**DIRECTIONS FOR THIS TASK**
At the line containing "(524, 153) = (564, 189): yellow", begin repeating lines exactly, and stop only after the final line of the records below.

Data records:
··········

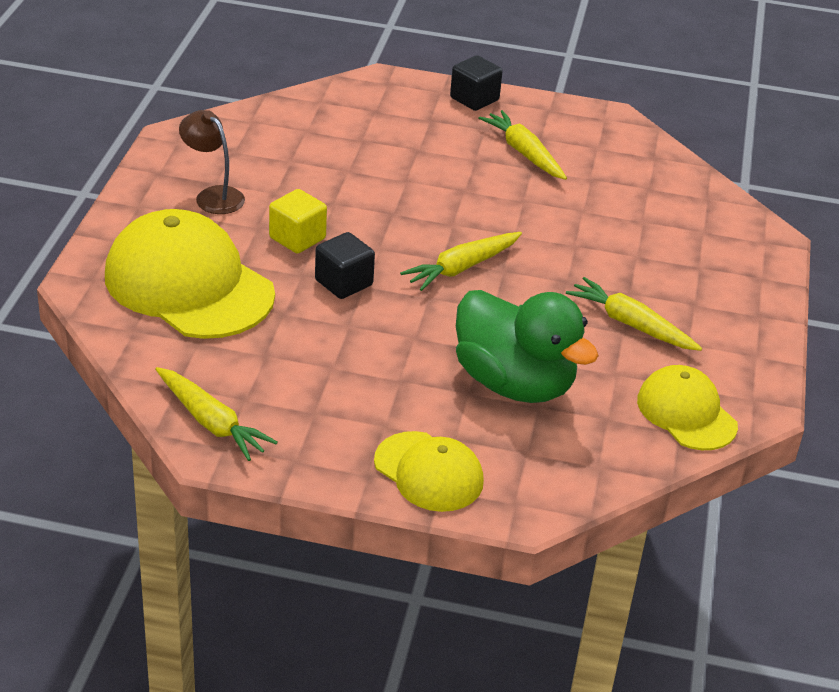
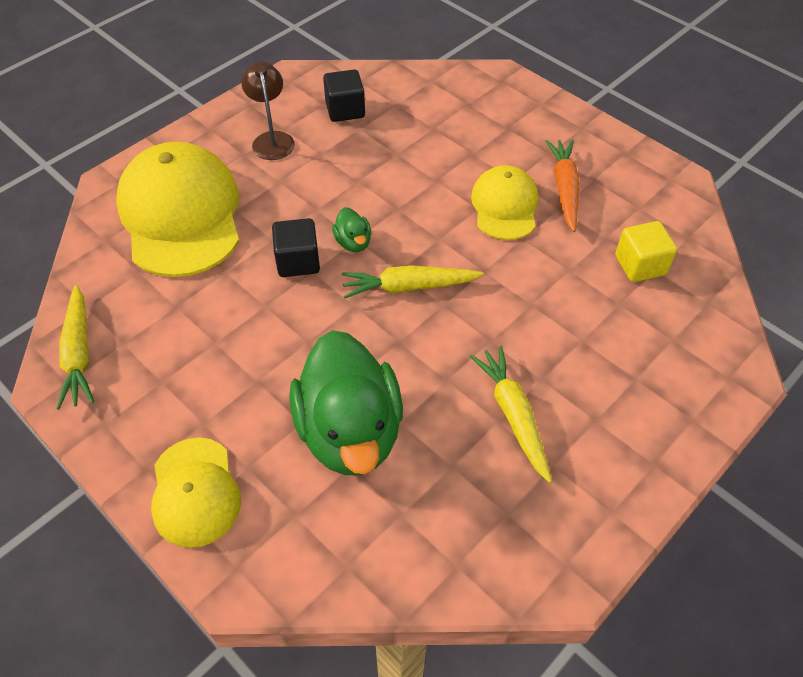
camera: 35 degrees right, 15 degrees up
(297, 238) = (300, 203): yellow cube -> yellow cube (640, 265)
(379, 252) = (353, 242): none -> green duck
(474, 99) = (564, 120): black cube -> black cube (345, 110)
(524, 153) = (564, 189): yellow carrot -> orange carrot
(686, 413) = (483, 546): yellow cap -> yellow cap (504, 206)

··········

**EXERCISE RESPONSE**
(524, 153) = (564, 189): yellow carrot -> orange carrot
(686, 413) = (483, 546): yellow cap -> yellow cap (504, 206)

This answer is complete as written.